| TASK |
Consider the entries below. Count the lines holding the string "trapezoid" and state the number only.

| DATA EXTRACT |
========

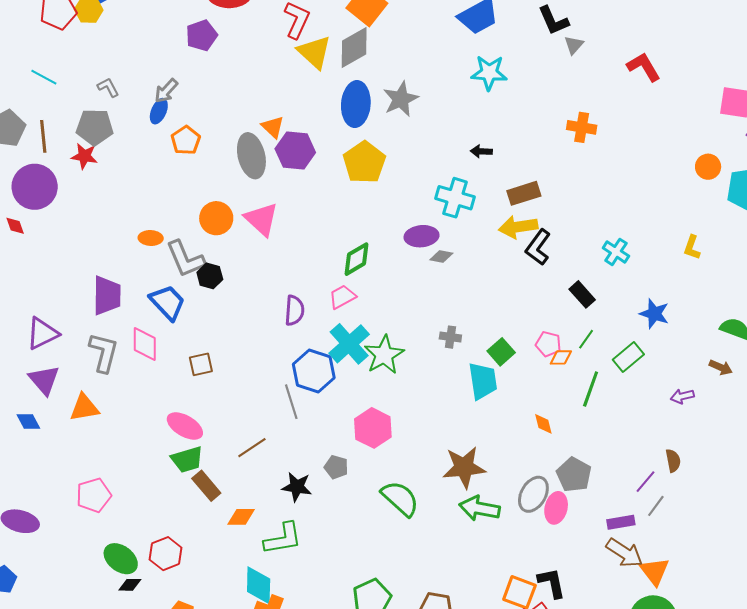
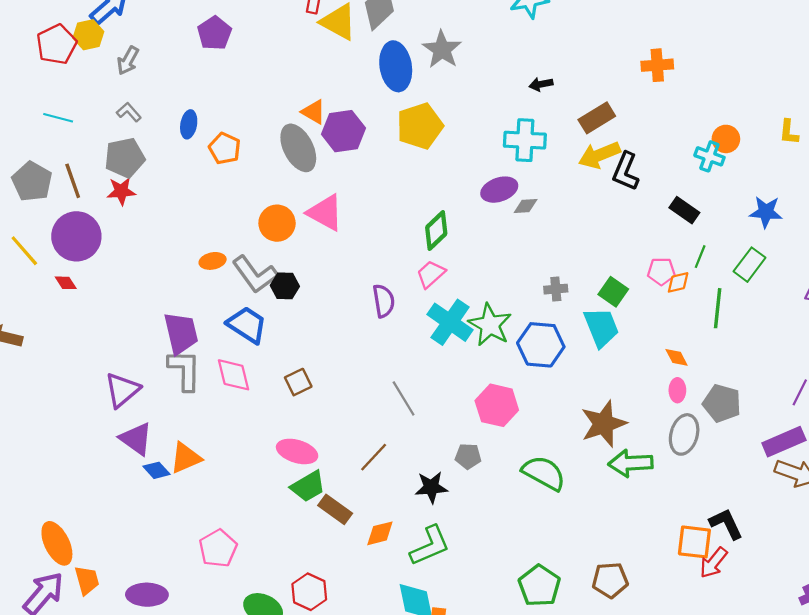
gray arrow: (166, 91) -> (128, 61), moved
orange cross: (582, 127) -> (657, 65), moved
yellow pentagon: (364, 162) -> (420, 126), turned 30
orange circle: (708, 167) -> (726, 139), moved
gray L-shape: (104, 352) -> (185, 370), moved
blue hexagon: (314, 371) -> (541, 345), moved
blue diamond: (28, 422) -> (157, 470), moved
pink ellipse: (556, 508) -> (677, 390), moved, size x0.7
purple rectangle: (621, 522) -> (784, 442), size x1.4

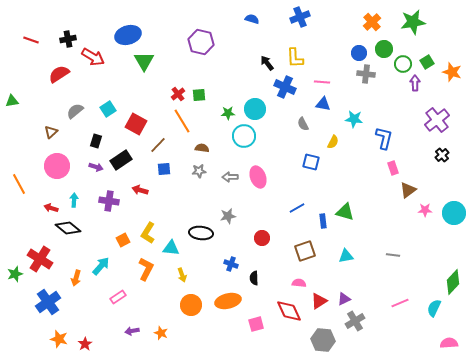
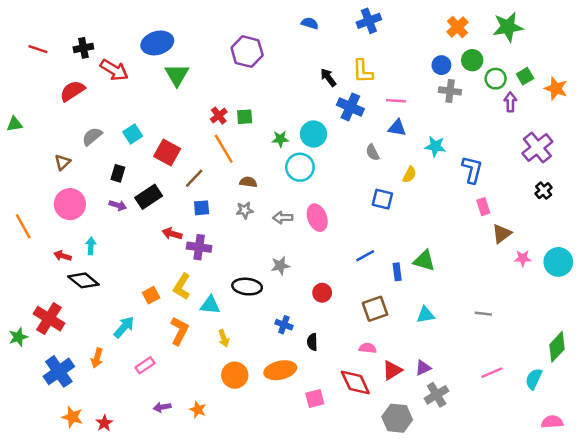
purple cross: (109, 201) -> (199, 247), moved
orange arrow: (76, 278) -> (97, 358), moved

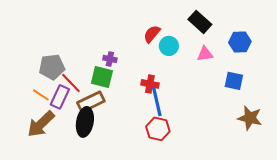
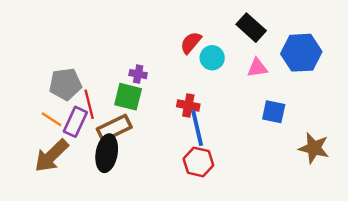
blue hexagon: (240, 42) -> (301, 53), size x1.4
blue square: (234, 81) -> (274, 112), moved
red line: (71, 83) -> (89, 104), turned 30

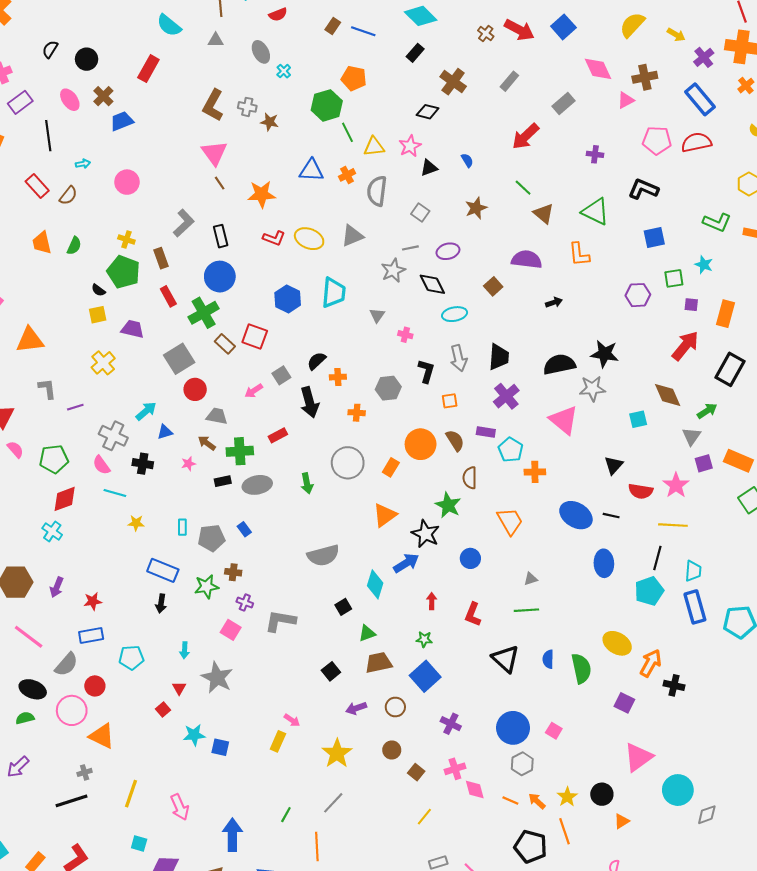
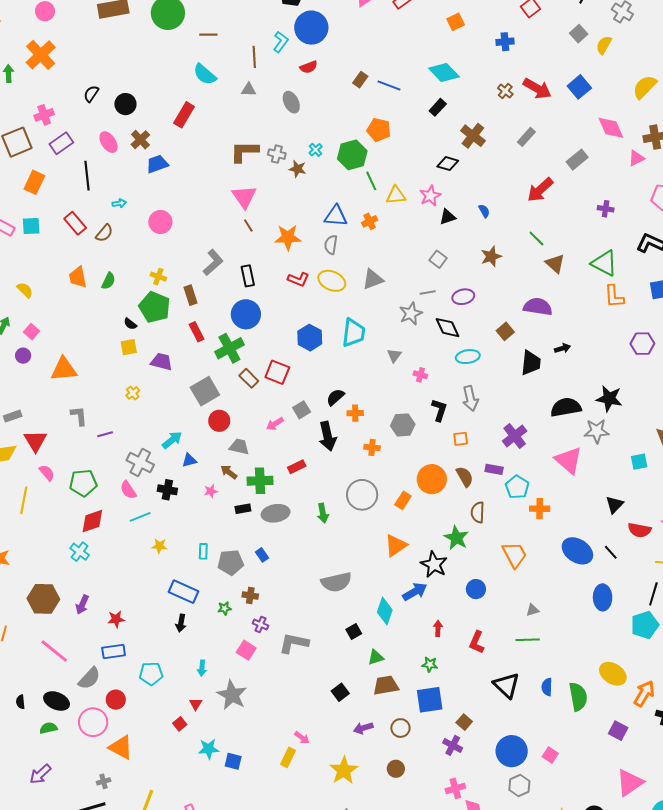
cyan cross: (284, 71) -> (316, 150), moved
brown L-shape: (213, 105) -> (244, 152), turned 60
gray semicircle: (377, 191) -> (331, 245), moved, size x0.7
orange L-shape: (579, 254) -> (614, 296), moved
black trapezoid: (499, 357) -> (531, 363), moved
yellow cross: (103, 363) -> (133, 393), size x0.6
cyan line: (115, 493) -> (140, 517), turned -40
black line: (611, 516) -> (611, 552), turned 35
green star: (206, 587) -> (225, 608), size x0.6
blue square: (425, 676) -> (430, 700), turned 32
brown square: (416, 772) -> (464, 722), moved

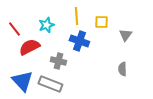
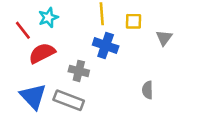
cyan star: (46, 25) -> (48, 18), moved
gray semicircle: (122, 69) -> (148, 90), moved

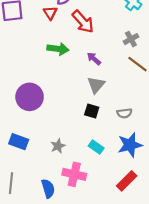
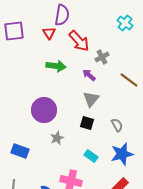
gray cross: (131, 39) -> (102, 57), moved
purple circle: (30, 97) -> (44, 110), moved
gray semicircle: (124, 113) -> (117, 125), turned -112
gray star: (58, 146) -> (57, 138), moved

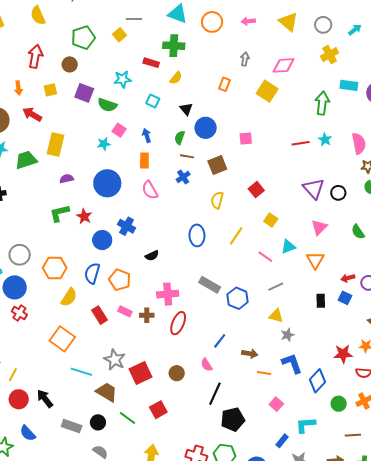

========

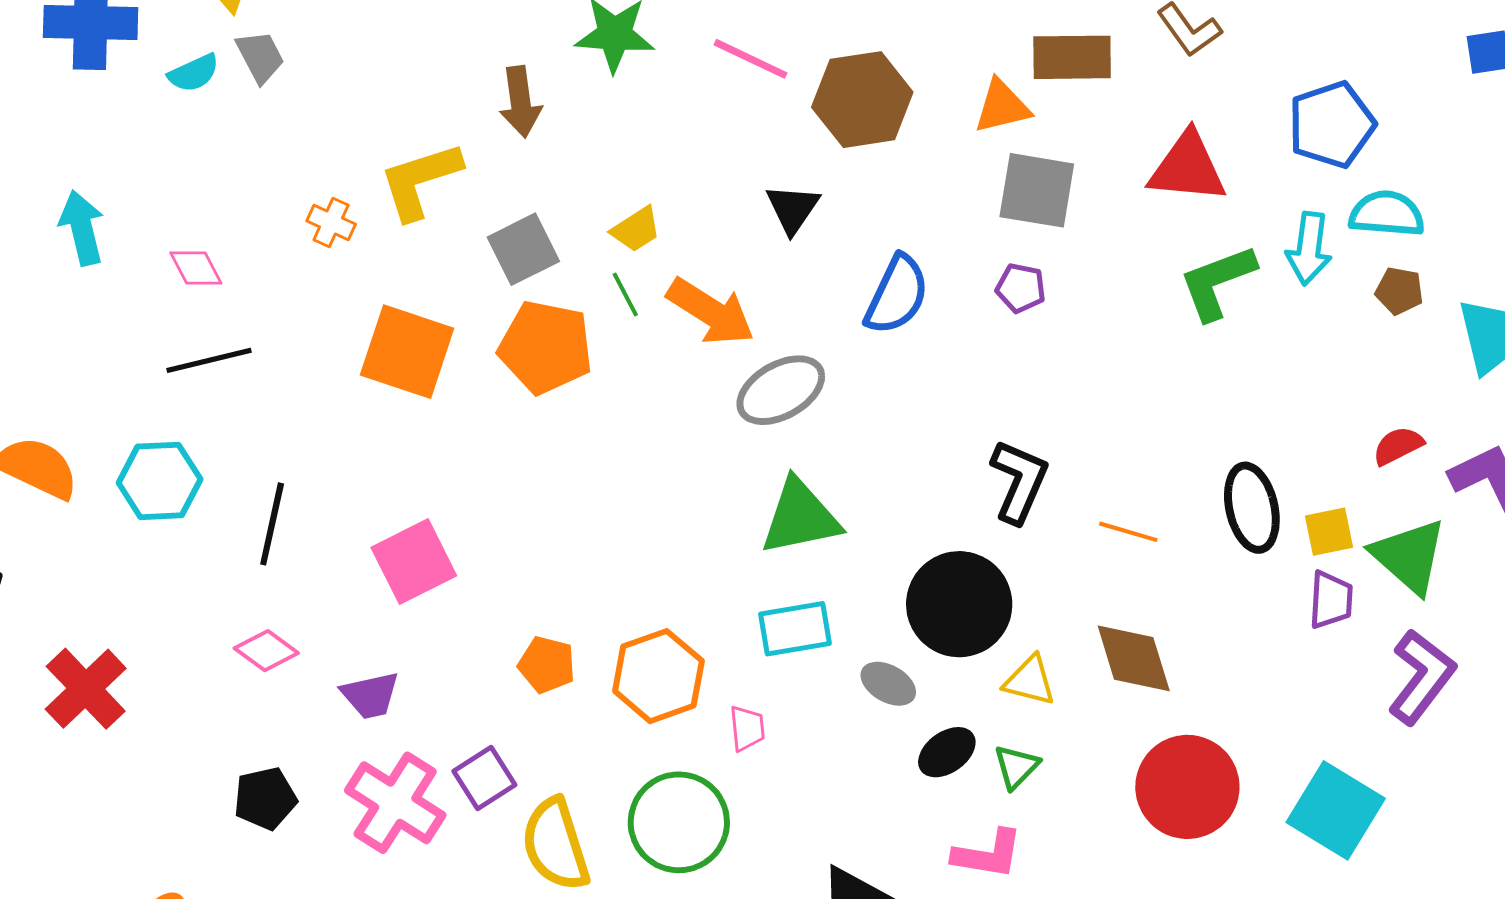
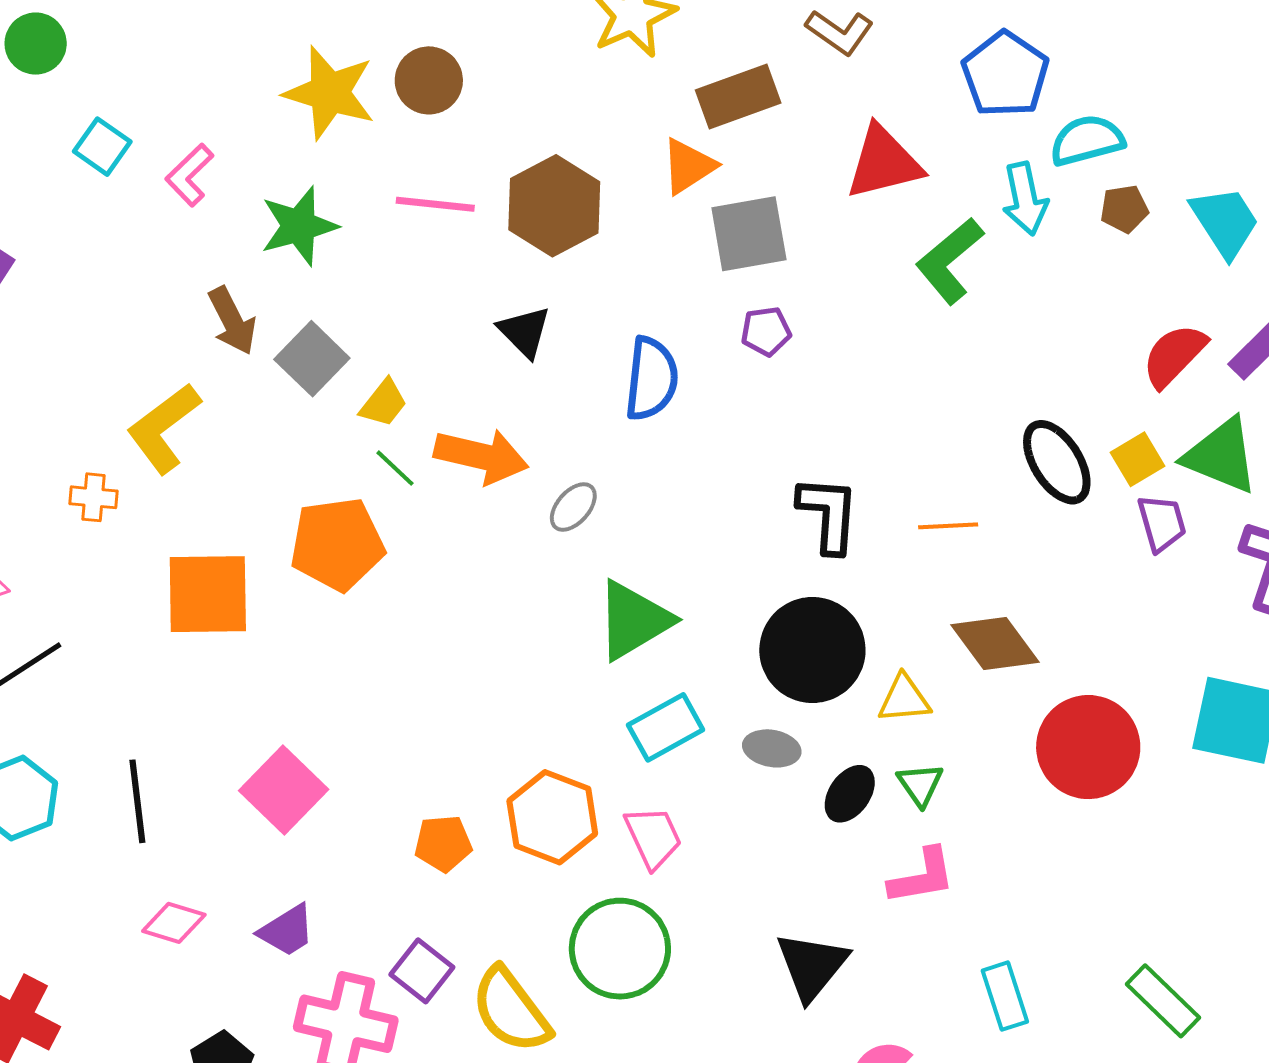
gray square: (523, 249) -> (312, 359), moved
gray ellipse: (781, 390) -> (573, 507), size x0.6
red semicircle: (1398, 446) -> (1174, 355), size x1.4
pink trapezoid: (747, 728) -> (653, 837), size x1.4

========

| THE COMPLETED TASK |
2